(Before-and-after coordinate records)
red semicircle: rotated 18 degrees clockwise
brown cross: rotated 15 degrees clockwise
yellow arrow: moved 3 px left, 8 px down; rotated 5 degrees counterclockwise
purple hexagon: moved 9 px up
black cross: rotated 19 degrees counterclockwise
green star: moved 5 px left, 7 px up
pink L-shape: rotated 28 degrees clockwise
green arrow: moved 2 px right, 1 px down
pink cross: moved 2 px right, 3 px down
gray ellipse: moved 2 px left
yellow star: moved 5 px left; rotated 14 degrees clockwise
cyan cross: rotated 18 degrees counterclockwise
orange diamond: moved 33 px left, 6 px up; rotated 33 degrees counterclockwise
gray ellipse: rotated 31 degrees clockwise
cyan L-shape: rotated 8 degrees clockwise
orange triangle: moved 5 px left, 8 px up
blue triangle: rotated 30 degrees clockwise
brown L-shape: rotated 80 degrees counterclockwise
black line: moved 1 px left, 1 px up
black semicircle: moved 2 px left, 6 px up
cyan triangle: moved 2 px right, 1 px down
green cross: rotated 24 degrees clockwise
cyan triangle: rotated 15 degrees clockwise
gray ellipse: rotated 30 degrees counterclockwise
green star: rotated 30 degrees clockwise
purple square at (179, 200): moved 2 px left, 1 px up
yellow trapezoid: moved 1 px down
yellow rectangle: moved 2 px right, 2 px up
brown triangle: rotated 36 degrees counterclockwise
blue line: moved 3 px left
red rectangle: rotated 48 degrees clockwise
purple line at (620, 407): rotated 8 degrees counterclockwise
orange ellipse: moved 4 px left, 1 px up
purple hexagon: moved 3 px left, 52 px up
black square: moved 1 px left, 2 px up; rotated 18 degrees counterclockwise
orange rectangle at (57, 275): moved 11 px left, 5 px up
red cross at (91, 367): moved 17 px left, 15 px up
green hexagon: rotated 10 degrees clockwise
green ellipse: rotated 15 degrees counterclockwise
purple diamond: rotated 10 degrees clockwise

◆ **WHAT TO DO**: Return the data exactly. Include every record.

◆ **ANSWER FOR THIS EXERCISE**:
red semicircle: rotated 18 degrees clockwise
brown cross: rotated 15 degrees clockwise
yellow arrow: moved 3 px left, 8 px down; rotated 5 degrees counterclockwise
purple hexagon: moved 9 px up
black cross: rotated 19 degrees counterclockwise
green star: moved 5 px left, 7 px up
pink L-shape: rotated 28 degrees clockwise
green arrow: moved 2 px right, 1 px down
pink cross: moved 2 px right, 3 px down
gray ellipse: moved 2 px left
yellow star: moved 5 px left; rotated 14 degrees clockwise
cyan cross: rotated 18 degrees counterclockwise
orange diamond: moved 33 px left, 6 px up; rotated 33 degrees counterclockwise
gray ellipse: rotated 31 degrees clockwise
cyan L-shape: rotated 8 degrees clockwise
orange triangle: moved 5 px left, 8 px up
blue triangle: rotated 30 degrees clockwise
brown L-shape: rotated 80 degrees counterclockwise
black line: moved 1 px left, 1 px up
black semicircle: moved 2 px left, 6 px up
cyan triangle: moved 2 px right, 1 px down
green cross: rotated 24 degrees clockwise
cyan triangle: rotated 15 degrees clockwise
gray ellipse: rotated 30 degrees counterclockwise
green star: rotated 30 degrees clockwise
purple square at (179, 200): moved 2 px left, 1 px up
yellow trapezoid: moved 1 px down
yellow rectangle: moved 2 px right, 2 px up
brown triangle: rotated 36 degrees counterclockwise
blue line: moved 3 px left
red rectangle: rotated 48 degrees clockwise
purple line at (620, 407): rotated 8 degrees counterclockwise
orange ellipse: moved 4 px left, 1 px up
purple hexagon: moved 3 px left, 52 px up
black square: moved 1 px left, 2 px up; rotated 18 degrees counterclockwise
orange rectangle at (57, 275): moved 11 px left, 5 px up
red cross at (91, 367): moved 17 px left, 15 px up
green hexagon: rotated 10 degrees clockwise
green ellipse: rotated 15 degrees counterclockwise
purple diamond: rotated 10 degrees clockwise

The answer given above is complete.